*** RECORDS PROVIDED

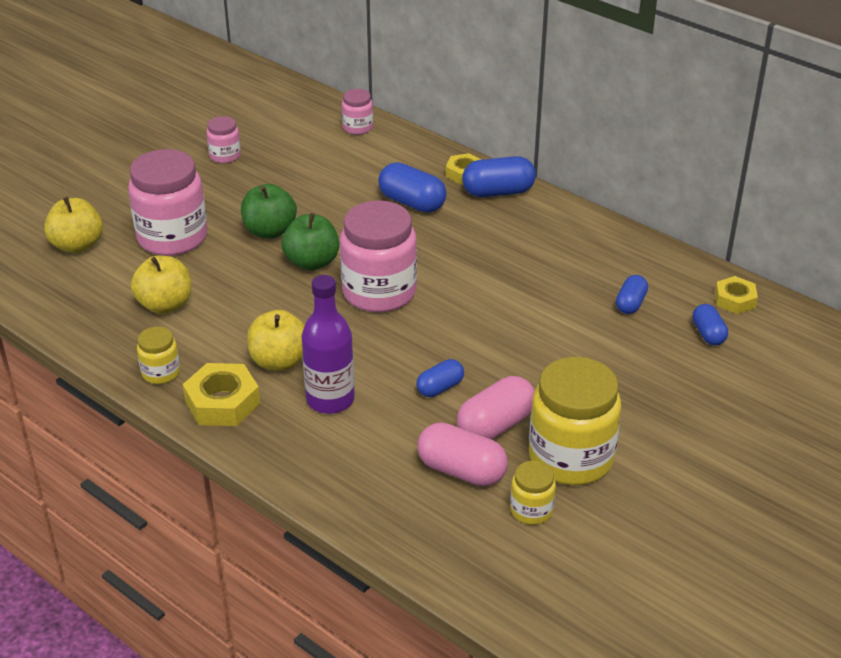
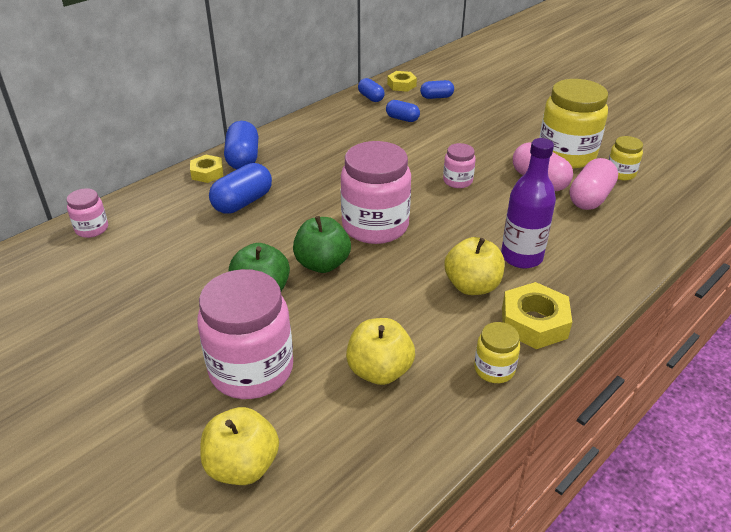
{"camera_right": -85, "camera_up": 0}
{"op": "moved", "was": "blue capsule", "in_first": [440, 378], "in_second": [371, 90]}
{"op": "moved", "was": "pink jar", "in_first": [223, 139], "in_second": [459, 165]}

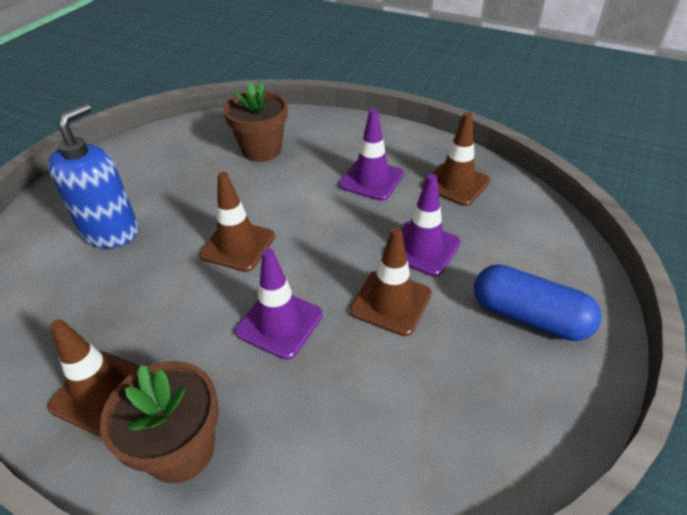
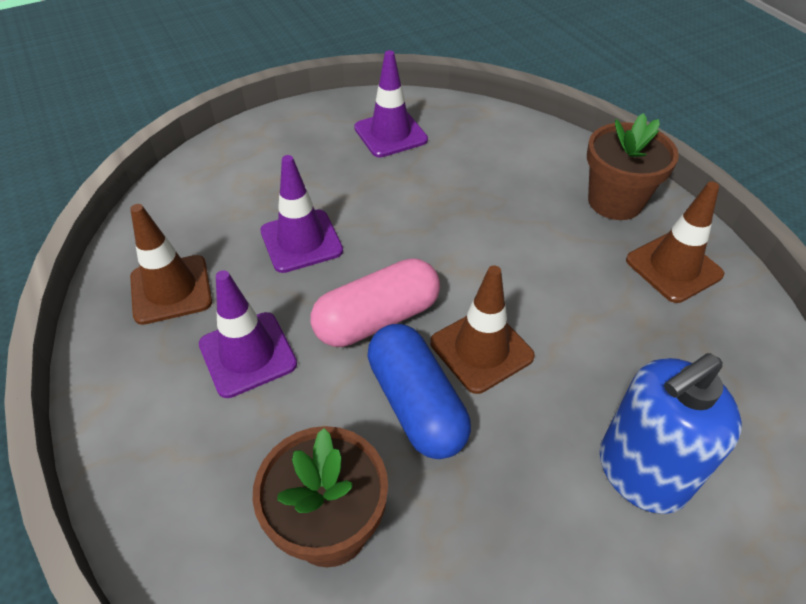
{"camera_right": -145, "camera_up": 5}
{"op": "added", "now": "pink capsule", "in_second": [375, 302]}
{"op": "moved", "was": "purple traffic cone", "in_first": [279, 304], "in_second": [391, 103]}
{"op": "moved", "was": "blue capsule", "in_first": [538, 303], "in_second": [419, 391]}
{"op": "removed", "was": "brown traffic cone", "in_first": [390, 281]}

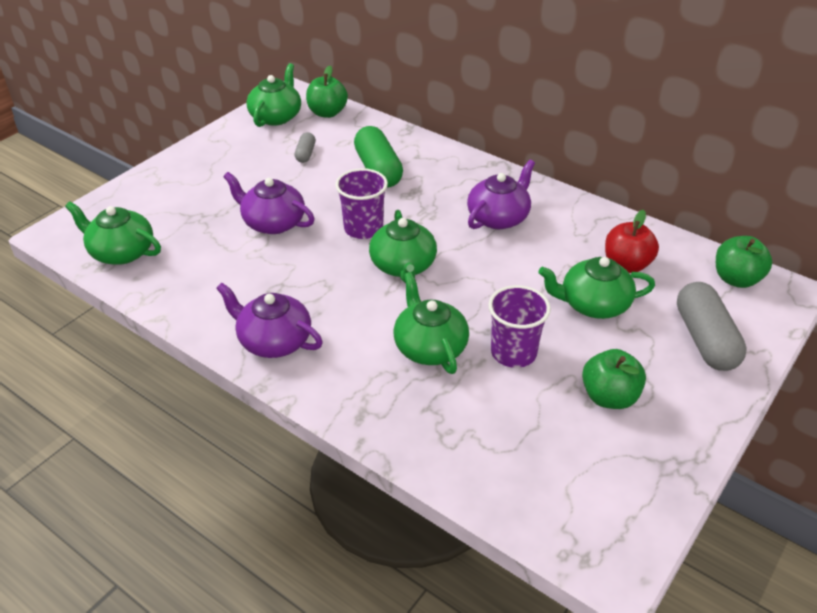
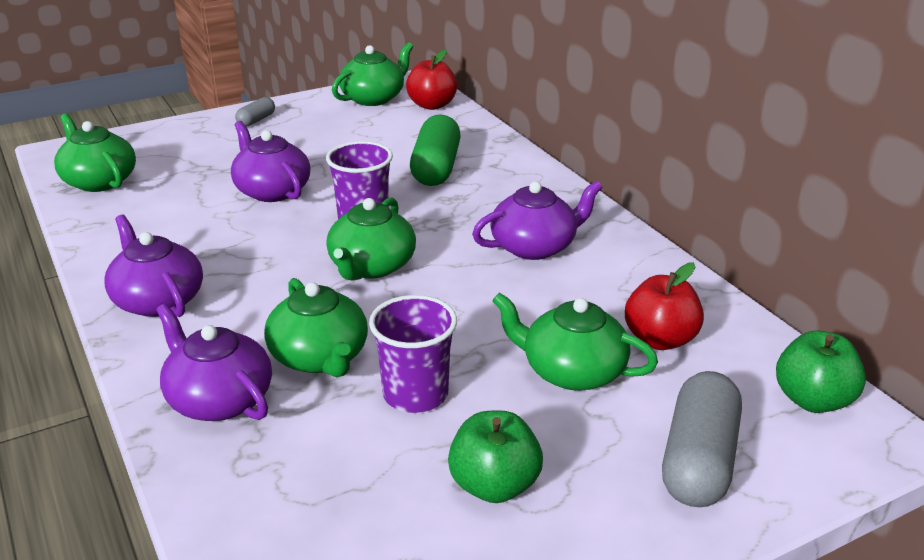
{"camera_right": 25, "camera_up": -10}
{"op": "added", "now": "purple teapot", "in_second": [214, 362]}
{"op": "moved", "was": "grey capsule", "in_first": [305, 147], "in_second": [255, 112]}
{"op": "turned", "was": "green teapot", "in_first": [431, 323], "in_second": [316, 327], "clockwise": 150}
{"op": "recoloured", "was": "green apple", "now": "red apple", "in_first": [327, 92], "in_second": [431, 79]}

******

_TASK TO CARRY OUT_: Go through the records above and copy every line with the word "cone".

_RESULT BELOW_:
{"op": "moved", "was": "purple traffic cone", "in_first": [279, 304], "in_second": [391, 103]}
{"op": "removed", "was": "brown traffic cone", "in_first": [390, 281]}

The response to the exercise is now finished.